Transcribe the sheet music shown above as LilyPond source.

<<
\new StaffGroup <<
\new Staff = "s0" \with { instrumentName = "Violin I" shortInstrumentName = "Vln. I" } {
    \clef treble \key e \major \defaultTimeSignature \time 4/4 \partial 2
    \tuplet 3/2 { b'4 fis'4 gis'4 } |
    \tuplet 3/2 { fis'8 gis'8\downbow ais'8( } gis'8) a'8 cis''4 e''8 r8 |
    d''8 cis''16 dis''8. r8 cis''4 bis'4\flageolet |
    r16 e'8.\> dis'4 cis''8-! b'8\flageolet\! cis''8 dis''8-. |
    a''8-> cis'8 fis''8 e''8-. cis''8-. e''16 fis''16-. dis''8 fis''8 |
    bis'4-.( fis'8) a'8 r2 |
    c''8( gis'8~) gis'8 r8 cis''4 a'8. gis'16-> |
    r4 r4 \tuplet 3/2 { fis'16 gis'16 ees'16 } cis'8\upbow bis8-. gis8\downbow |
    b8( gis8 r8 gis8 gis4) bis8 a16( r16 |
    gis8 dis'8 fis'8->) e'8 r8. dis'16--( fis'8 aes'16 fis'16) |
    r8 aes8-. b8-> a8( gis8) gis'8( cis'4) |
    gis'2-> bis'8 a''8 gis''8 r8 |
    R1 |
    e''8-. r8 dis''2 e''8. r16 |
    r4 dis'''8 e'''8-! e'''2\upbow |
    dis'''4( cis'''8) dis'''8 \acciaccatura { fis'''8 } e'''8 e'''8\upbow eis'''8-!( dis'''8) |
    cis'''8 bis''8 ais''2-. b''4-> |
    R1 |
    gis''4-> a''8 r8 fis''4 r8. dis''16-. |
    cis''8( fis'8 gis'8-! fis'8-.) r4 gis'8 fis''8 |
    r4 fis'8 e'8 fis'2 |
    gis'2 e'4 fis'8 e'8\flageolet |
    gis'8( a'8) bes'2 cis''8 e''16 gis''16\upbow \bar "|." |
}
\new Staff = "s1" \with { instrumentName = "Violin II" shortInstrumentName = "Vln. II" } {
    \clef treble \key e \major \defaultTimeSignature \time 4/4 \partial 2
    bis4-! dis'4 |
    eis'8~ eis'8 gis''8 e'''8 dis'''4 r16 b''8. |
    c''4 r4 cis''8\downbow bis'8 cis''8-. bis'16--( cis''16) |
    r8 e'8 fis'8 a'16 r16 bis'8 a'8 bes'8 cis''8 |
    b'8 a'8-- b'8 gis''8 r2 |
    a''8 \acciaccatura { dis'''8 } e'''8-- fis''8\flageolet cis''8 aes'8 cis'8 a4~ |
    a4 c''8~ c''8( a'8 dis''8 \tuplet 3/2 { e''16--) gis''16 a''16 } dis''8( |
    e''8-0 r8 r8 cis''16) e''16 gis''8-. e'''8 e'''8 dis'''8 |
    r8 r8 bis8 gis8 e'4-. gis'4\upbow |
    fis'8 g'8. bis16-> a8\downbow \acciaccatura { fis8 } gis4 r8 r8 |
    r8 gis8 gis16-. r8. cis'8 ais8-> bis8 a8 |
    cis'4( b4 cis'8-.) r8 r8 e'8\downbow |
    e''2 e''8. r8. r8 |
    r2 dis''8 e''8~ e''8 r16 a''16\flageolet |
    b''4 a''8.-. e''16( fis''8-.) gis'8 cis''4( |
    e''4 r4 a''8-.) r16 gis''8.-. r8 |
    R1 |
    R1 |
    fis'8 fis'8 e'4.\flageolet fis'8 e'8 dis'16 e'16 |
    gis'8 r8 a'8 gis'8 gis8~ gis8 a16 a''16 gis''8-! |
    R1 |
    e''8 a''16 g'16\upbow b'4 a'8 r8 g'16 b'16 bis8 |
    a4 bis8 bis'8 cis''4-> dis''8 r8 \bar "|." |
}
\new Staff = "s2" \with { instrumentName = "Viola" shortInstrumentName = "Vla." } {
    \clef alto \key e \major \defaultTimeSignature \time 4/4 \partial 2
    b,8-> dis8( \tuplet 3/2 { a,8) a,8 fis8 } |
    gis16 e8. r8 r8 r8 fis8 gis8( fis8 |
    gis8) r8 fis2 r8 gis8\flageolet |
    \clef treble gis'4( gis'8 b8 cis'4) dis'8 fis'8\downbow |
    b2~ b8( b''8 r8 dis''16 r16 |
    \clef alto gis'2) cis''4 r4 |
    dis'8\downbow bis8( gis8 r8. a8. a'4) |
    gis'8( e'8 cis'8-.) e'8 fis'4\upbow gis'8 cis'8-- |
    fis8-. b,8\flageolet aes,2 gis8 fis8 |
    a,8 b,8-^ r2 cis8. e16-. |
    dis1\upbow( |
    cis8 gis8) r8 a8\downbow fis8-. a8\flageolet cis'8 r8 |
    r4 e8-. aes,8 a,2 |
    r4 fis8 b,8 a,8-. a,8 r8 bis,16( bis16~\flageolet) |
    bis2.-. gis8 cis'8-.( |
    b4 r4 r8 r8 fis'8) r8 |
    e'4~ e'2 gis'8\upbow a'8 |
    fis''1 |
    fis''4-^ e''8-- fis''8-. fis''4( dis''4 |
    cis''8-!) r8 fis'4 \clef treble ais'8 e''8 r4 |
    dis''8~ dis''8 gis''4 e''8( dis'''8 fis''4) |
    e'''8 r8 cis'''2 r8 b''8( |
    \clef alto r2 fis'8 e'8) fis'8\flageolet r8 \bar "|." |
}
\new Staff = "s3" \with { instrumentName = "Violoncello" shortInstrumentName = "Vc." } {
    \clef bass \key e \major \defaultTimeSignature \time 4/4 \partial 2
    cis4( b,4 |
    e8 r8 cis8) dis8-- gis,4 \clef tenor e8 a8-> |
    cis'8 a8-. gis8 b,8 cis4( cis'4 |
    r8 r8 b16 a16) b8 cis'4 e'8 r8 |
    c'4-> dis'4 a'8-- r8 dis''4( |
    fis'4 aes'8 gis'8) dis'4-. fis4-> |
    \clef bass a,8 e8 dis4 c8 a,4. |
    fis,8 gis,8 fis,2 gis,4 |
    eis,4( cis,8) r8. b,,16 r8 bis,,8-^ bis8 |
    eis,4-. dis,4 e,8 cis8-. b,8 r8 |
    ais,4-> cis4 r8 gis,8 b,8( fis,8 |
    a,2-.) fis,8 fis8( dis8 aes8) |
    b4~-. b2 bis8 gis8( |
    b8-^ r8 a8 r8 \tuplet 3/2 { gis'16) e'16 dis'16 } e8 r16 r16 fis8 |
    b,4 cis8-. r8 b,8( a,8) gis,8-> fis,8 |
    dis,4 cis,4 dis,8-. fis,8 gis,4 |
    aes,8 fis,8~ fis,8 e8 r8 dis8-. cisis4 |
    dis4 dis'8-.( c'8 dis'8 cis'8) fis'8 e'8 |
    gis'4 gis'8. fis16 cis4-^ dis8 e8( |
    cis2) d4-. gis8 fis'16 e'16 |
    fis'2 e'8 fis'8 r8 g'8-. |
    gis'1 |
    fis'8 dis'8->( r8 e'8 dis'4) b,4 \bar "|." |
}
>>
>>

◆ **WHAT THE EXERCISE ASKS**
Pull out every line of the items above that contains the string "major". Case counts when matching.

◆ **EXERCISE ANSWER**
    \clef treble \key e \major \defaultTimeSignature \time 4/4 \partial 2
    \clef treble \key e \major \defaultTimeSignature \time 4/4 \partial 2
    \clef alto \key e \major \defaultTimeSignature \time 4/4 \partial 2
    \clef bass \key e \major \defaultTimeSignature \time 4/4 \partial 2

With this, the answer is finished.